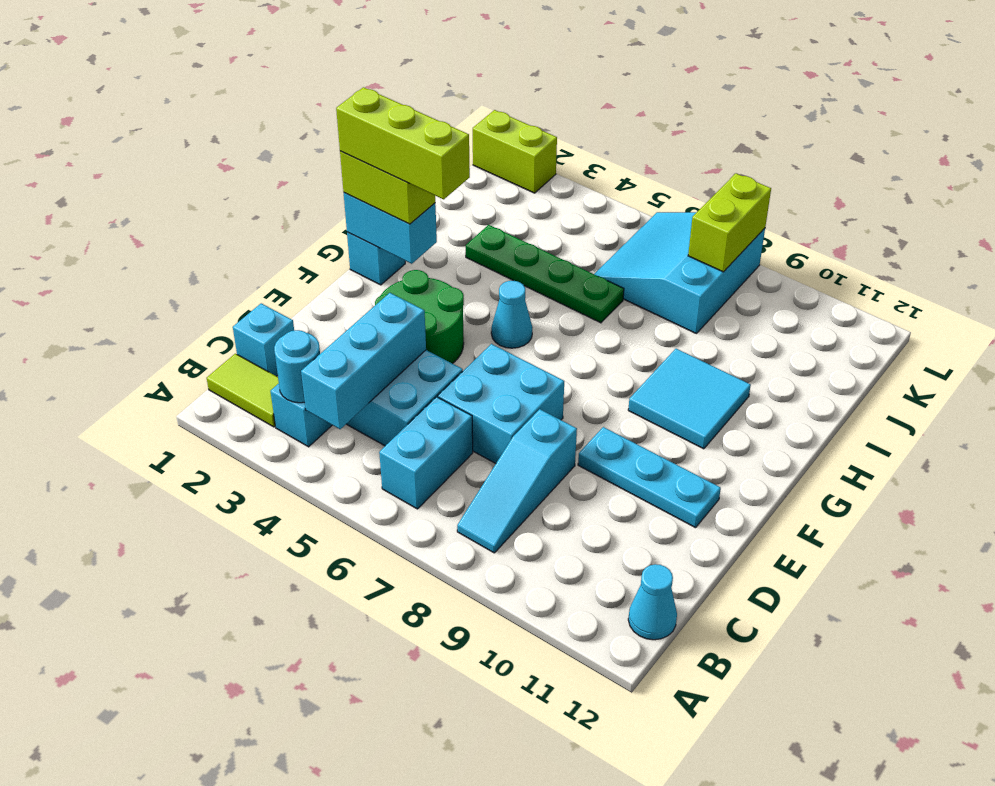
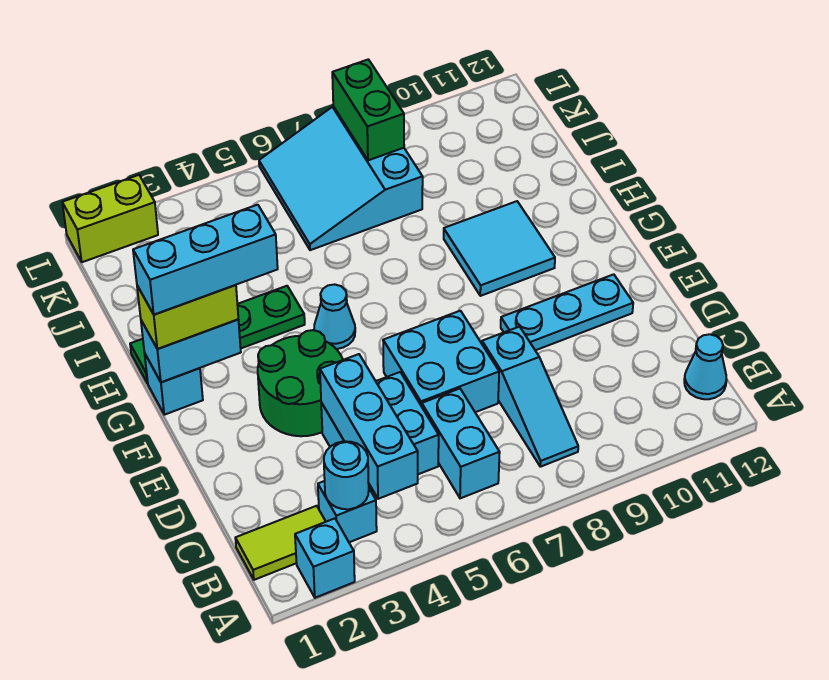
cyan brick C1 level 1 -> cyan brick A2 level 1
lime brick G1:G3 level 4 -> cyan brick G1:G3 level 4
green plate I3:I6 level 1 -> green plate H1:H4 level 1
lime brick K8:L8 level 2 -> green brick K8:L8 level 2

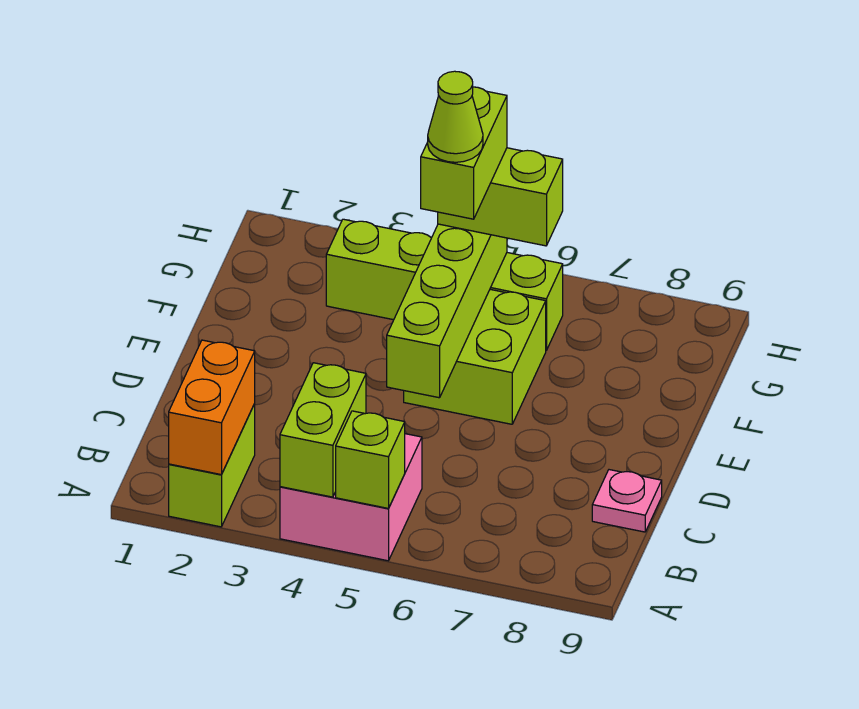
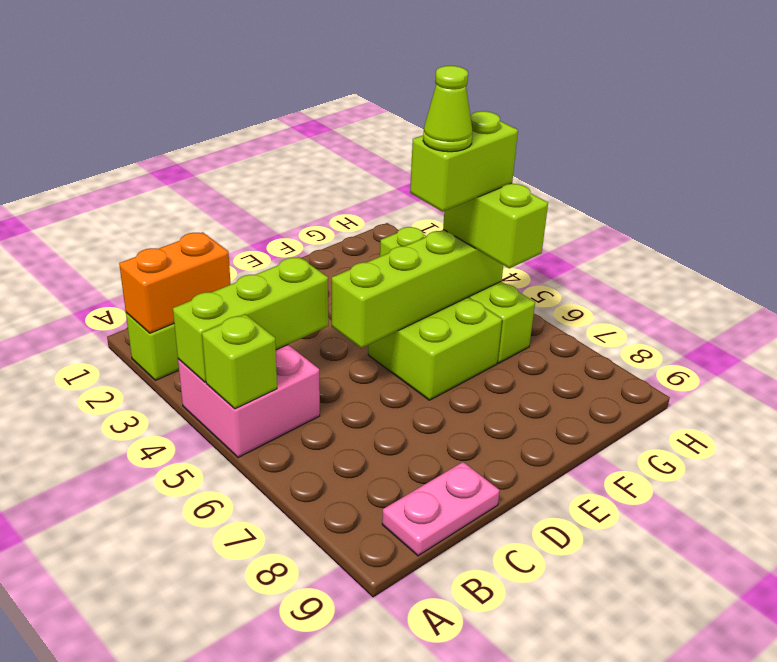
lime brick A4:B4 level 2 -> lime brick A4:C4 level 2
pink plate C9 level 1 -> pink plate B9:C9 level 1

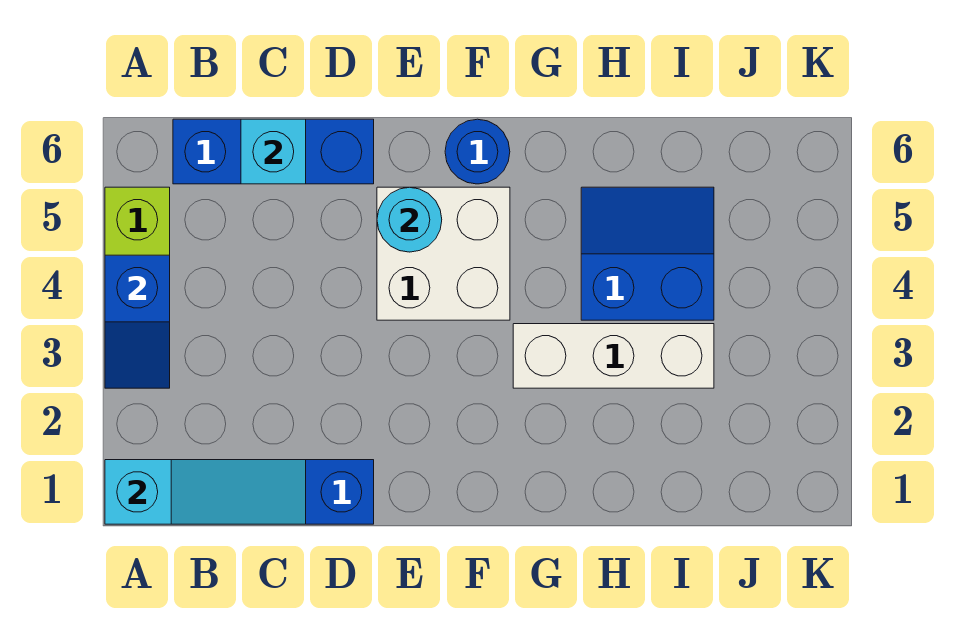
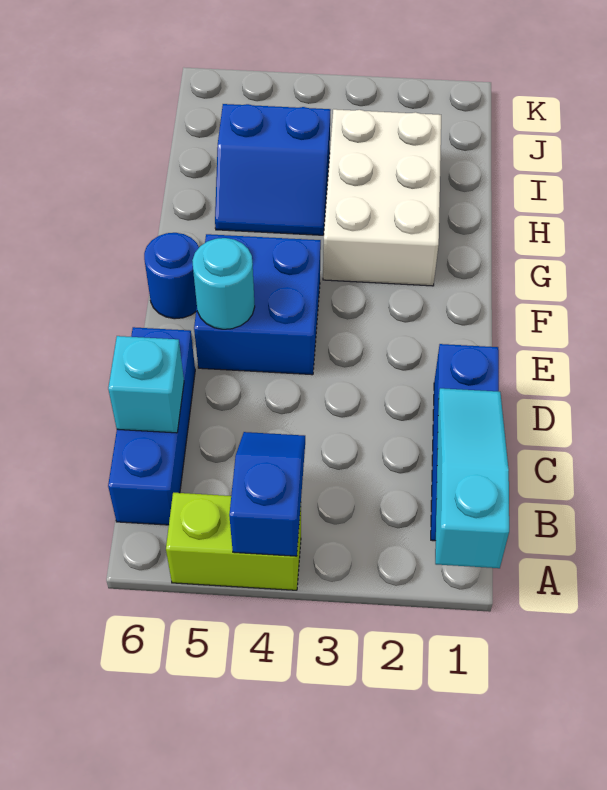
blue slope A3:A4 level 2 top 4 -> blue slope A4:B4 level 2 top A
white brick E4:F5 level 1 -> blue brick E4:F5 level 1
white brick G3:I3 level 1 -> white brick G2:I3 level 1
blue slope H4:I5 level 1 top 4 -> blue slope H4:I5 level 1 top I

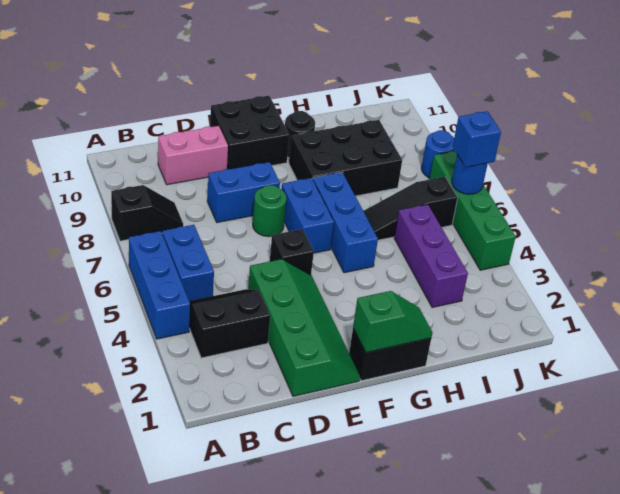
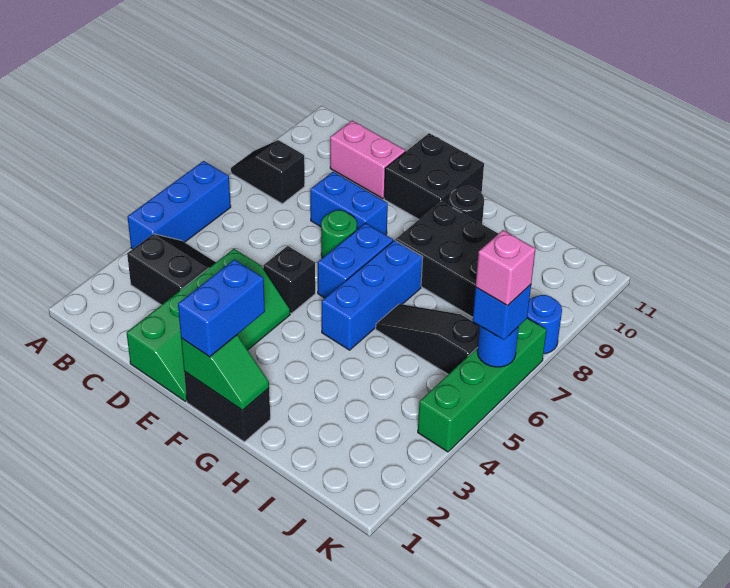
black slope A8:B8 level 1 top A -> black slope A8:B8 level 1 top B
blue brick B5:B6 level 1 -> blue brick F1:F2 level 3
purple brick I3:I5 level 1 -> none
none -> pink brick K6 level 4

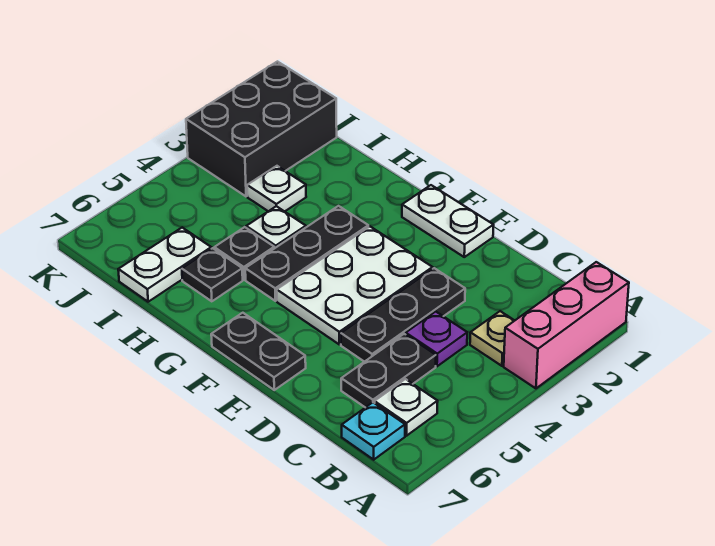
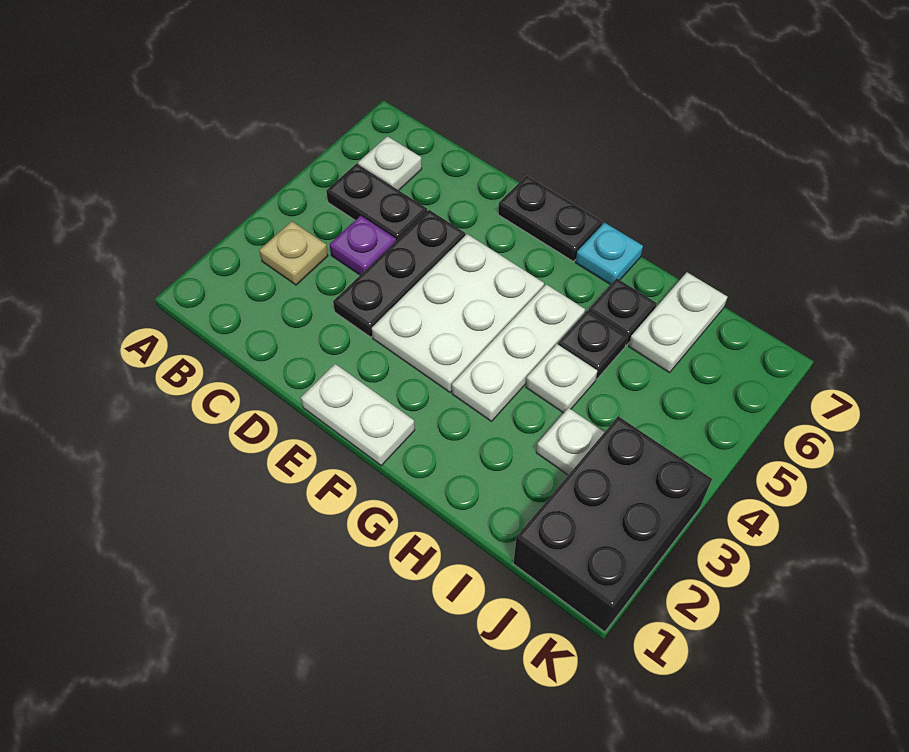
pink brick A1:A3 level 1 -> none
cyan plate B7 level 1 -> cyan plate G7 level 1
black plate C5:C6 level 1 -> black plate B5:C5 level 1
black plate G3:G5 level 1 -> white plate G3:G5 level 1

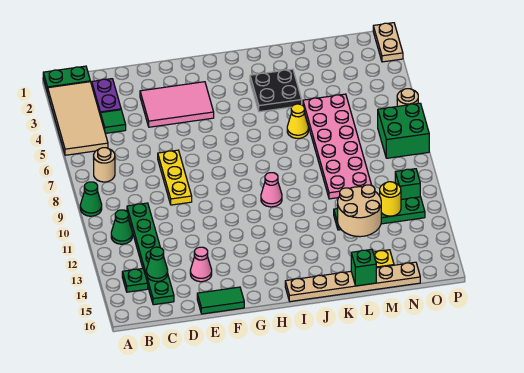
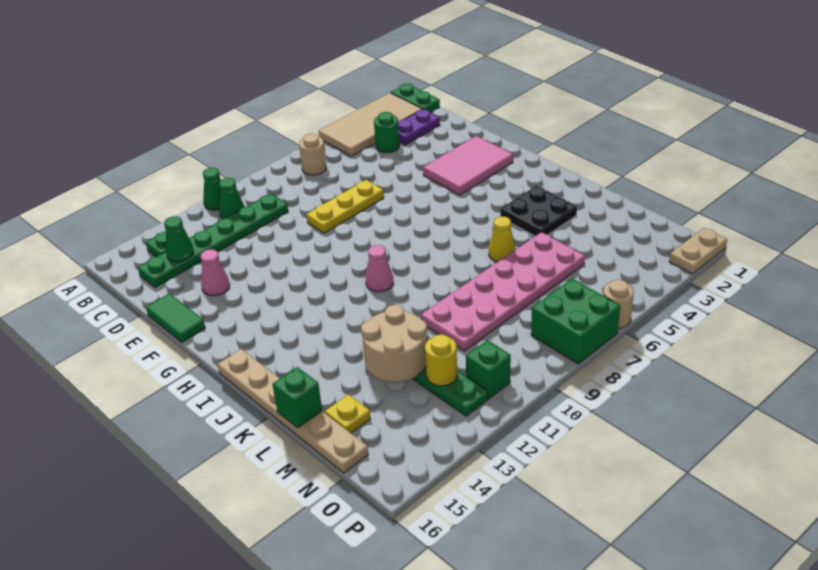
green cone A9 level 1 -> green cone A11 level 1
green tile C4 level 1 -> green round brick C4 level 1
pink tile E3:G4 level 1 -> pink tile F2:G4 level 1

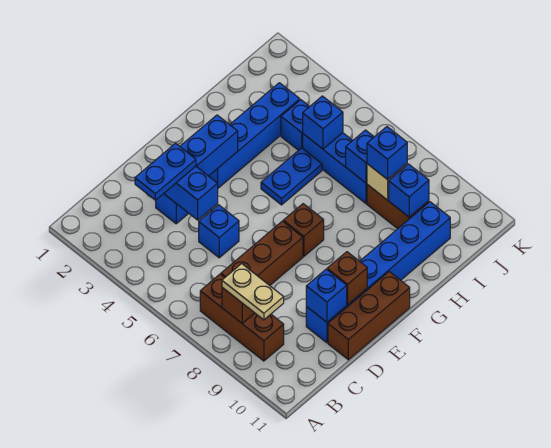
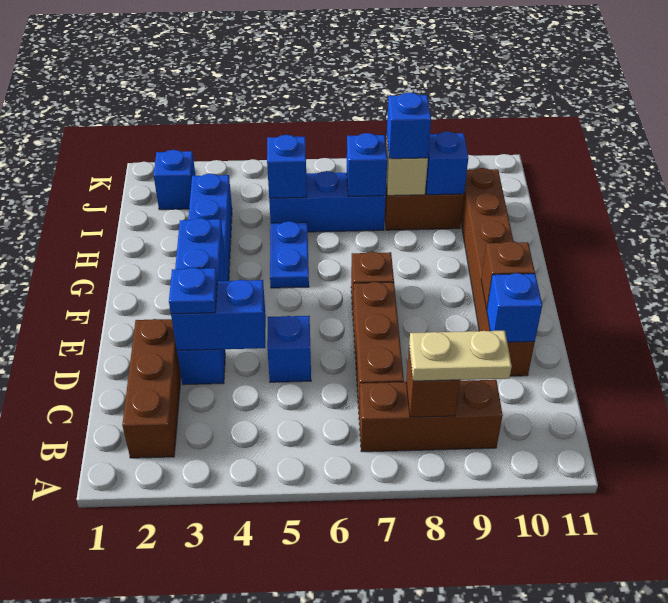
blue plate C3:D3 level 3 -> blue plate D3 level 3
blue brick D10:I10 level 1 -> brown brick D10:I10 level 1
brown brick D11:F11 level 1 -> brown brick B2:D2 level 1
blue brick I4 level 1 -> blue brick J2 level 1

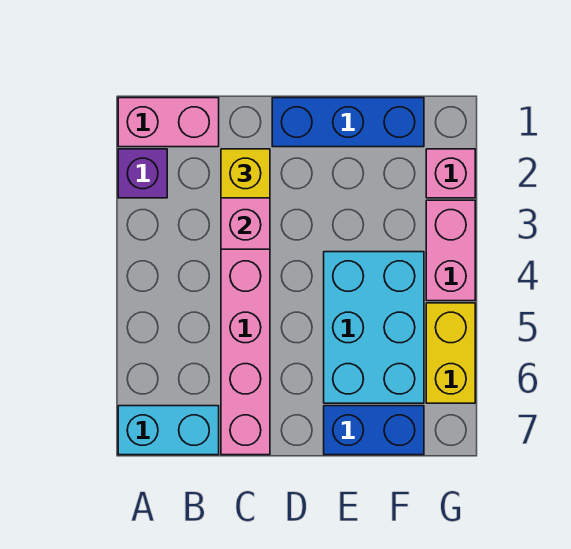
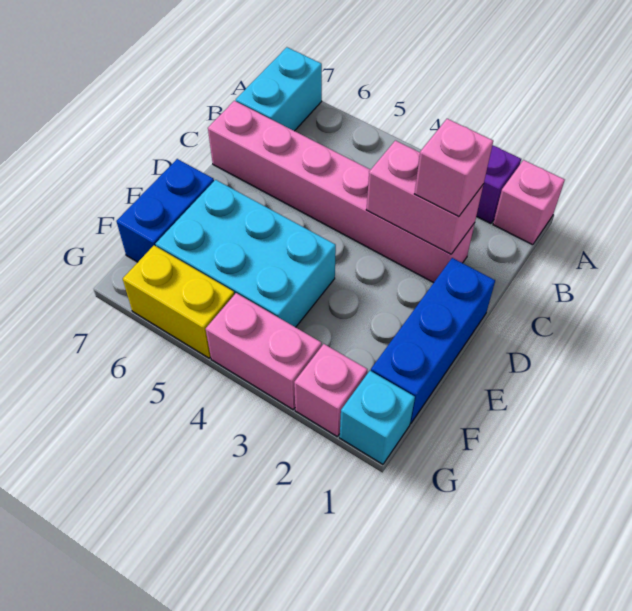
pink brick A1:B1 level 1 -> pink brick A1 level 1
yellow brick C2 level 3 -> pink brick C2 level 3
none -> cyan brick G1 level 1

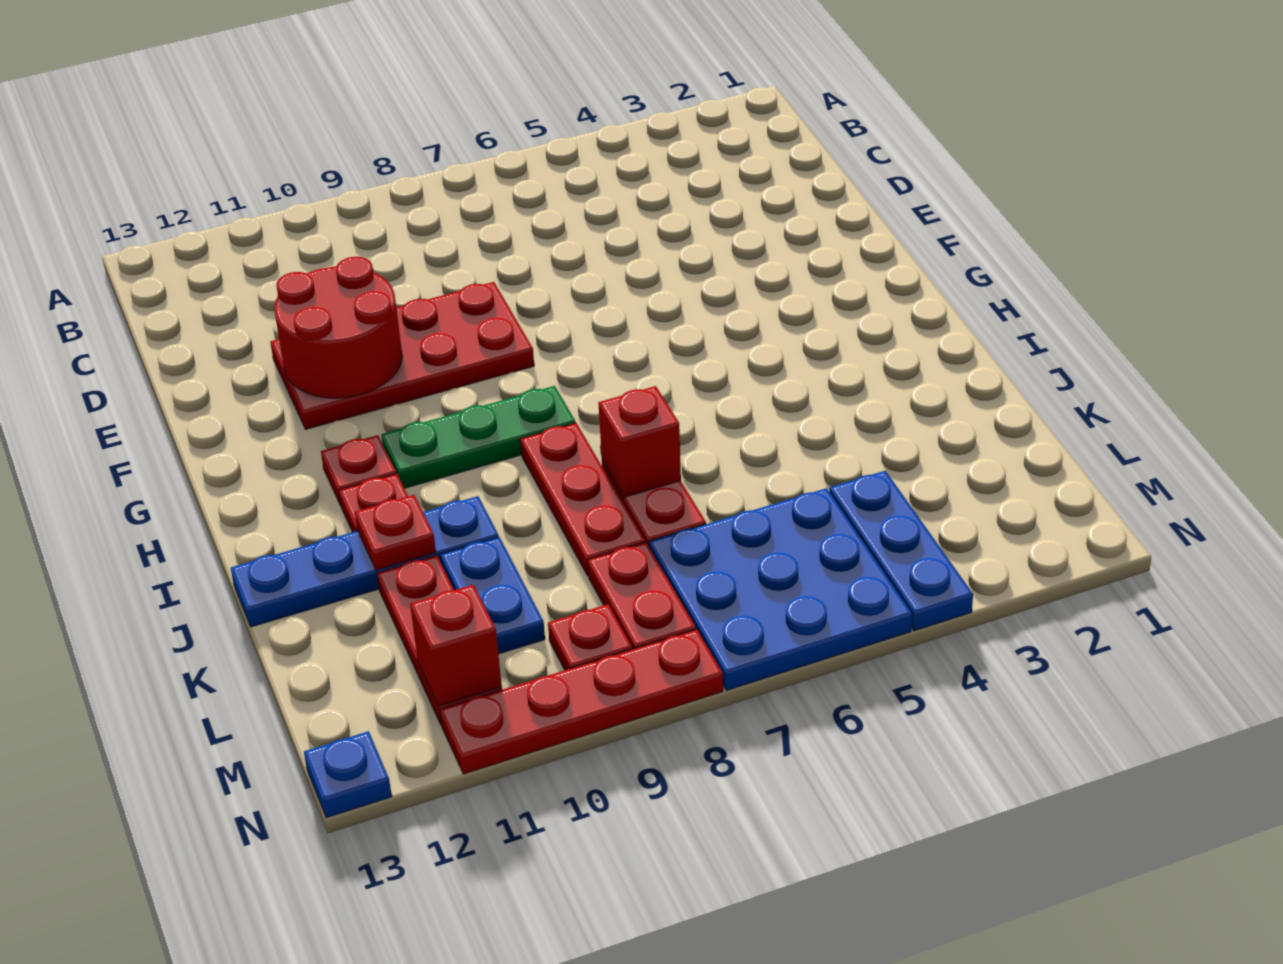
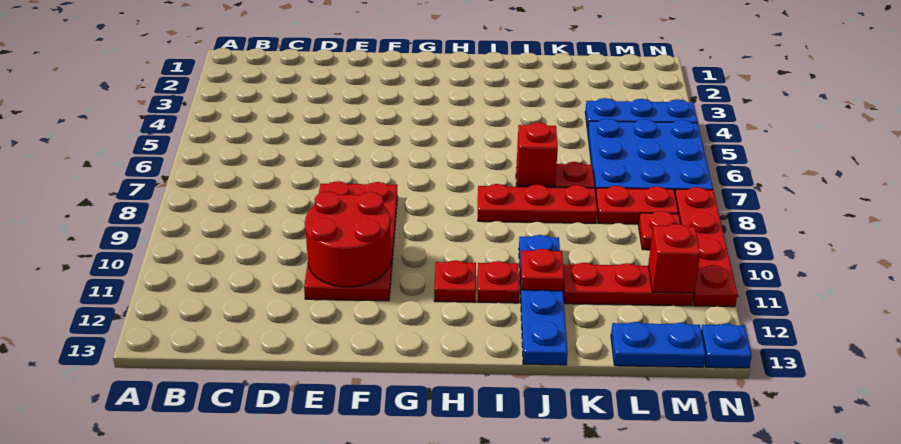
green plate H8:H10 level 1 -> none
blue plate K10:L10 level 1 -> blue plate L13:M13 level 1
○ ○ ○
### Exercise description
Only the pictures stay out; the rest of the entries above must be written out exactly.

### Your solution
cyan brick C1 level 1 -> cyan brick A2 level 1
lime brick G1:G3 level 4 -> cyan brick G1:G3 level 4
green plate I3:I6 level 1 -> green plate H1:H4 level 1
lime brick K8:L8 level 2 -> green brick K8:L8 level 2

lime brick A4:B4 level 2 -> lime brick A4:C4 level 2
pink plate C9 level 1 -> pink plate B9:C9 level 1

blue slope A3:A4 level 2 top 4 -> blue slope A4:B4 level 2 top A
white brick E4:F5 level 1 -> blue brick E4:F5 level 1
white brick G3:I3 level 1 -> white brick G2:I3 level 1
blue slope H4:I5 level 1 top 4 -> blue slope H4:I5 level 1 top I

black slope A8:B8 level 1 top A -> black slope A8:B8 level 1 top B
blue brick B5:B6 level 1 -> blue brick F1:F2 level 3
purple brick I3:I5 level 1 -> none
none -> pink brick K6 level 4

pink brick A1:A3 level 1 -> none
cyan plate B7 level 1 -> cyan plate G7 level 1
black plate C5:C6 level 1 -> black plate B5:C5 level 1
black plate G3:G5 level 1 -> white plate G3:G5 level 1

green cone A9 level 1 -> green cone A11 level 1
green tile C4 level 1 -> green round brick C4 level 1
pink tile E3:G4 level 1 -> pink tile F2:G4 level 1

blue plate C3:D3 level 3 -> blue plate D3 level 3
blue brick D10:I10 level 1 -> brown brick D10:I10 level 1
brown brick D11:F11 level 1 -> brown brick B2:D2 level 1
blue brick I4 level 1 -> blue brick J2 level 1

pink brick A1:B1 level 1 -> pink brick A1 level 1
yellow brick C2 level 3 -> pink brick C2 level 3
none -> cyan brick G1 level 1

green plate H8:H10 level 1 -> none
blue plate K10:L10 level 1 -> blue plate L13:M13 level 1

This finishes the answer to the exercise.